Task details - Take each line in the entries below that holds "tree" and show it.

Records for the exercise -
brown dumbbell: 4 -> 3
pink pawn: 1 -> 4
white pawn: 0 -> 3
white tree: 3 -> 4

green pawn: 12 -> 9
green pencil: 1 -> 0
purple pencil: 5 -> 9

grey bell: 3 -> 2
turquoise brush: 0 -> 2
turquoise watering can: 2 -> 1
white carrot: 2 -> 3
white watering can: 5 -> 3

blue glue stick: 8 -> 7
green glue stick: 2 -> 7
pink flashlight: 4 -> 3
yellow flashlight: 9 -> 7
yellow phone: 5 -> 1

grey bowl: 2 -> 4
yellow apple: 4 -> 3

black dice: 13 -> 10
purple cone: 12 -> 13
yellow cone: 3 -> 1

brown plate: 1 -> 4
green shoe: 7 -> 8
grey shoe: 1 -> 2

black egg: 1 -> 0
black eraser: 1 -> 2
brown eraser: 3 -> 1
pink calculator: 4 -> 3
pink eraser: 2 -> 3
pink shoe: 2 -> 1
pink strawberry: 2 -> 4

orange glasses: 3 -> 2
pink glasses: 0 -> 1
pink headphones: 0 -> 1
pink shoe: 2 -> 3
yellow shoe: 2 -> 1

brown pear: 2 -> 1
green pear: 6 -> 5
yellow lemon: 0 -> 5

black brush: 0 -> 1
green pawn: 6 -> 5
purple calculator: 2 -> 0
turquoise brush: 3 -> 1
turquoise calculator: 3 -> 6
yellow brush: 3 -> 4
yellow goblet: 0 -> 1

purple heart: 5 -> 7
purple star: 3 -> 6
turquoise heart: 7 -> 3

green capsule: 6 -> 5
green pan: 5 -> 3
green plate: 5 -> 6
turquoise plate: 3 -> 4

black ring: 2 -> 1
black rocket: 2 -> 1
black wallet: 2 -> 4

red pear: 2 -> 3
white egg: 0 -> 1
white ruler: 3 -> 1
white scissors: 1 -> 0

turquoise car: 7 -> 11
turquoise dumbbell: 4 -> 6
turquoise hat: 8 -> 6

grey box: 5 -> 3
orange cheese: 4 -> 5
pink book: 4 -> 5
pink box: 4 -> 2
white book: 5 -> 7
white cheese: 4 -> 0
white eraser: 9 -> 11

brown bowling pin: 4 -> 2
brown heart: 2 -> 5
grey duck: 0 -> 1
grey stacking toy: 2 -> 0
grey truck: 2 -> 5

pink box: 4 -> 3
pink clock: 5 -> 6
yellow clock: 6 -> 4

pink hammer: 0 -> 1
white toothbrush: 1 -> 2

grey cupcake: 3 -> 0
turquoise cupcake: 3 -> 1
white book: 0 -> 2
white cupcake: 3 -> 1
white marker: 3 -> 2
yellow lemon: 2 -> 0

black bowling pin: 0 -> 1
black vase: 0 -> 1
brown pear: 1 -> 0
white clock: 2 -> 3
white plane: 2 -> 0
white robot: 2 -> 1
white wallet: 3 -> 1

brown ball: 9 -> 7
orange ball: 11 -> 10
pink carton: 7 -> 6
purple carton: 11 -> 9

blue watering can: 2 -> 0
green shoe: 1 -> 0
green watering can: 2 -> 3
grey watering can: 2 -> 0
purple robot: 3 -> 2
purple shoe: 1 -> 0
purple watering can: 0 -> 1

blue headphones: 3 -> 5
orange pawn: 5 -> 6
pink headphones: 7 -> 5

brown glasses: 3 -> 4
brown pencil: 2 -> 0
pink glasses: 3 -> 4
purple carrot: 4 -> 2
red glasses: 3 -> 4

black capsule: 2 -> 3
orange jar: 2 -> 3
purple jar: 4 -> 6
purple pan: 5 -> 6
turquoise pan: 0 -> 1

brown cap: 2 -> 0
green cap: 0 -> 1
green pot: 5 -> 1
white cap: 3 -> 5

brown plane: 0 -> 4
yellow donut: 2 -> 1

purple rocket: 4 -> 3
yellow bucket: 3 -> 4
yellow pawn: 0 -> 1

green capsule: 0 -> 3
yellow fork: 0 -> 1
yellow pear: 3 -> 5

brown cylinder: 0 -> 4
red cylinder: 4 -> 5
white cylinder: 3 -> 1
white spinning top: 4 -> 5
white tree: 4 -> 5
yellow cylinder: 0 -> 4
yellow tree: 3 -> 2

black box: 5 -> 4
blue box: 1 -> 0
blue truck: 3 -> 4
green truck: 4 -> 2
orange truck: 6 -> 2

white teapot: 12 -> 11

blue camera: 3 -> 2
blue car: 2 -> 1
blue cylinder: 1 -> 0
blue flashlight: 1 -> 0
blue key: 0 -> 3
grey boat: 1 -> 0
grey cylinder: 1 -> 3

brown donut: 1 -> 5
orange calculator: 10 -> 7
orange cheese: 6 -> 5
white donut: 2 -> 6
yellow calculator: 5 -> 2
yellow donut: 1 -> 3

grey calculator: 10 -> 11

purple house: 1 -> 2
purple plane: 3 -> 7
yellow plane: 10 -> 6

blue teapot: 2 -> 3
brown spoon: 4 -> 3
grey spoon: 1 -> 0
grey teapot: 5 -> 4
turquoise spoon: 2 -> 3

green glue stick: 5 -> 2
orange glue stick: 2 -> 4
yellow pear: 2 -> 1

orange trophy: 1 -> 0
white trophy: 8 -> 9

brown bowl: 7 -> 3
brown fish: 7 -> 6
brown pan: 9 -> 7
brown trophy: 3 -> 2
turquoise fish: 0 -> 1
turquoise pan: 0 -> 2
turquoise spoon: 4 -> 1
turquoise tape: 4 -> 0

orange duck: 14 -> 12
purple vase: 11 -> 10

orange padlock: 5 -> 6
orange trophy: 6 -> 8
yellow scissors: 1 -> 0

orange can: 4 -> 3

Response box -
white tree: 3 -> 4
white tree: 4 -> 5
yellow tree: 3 -> 2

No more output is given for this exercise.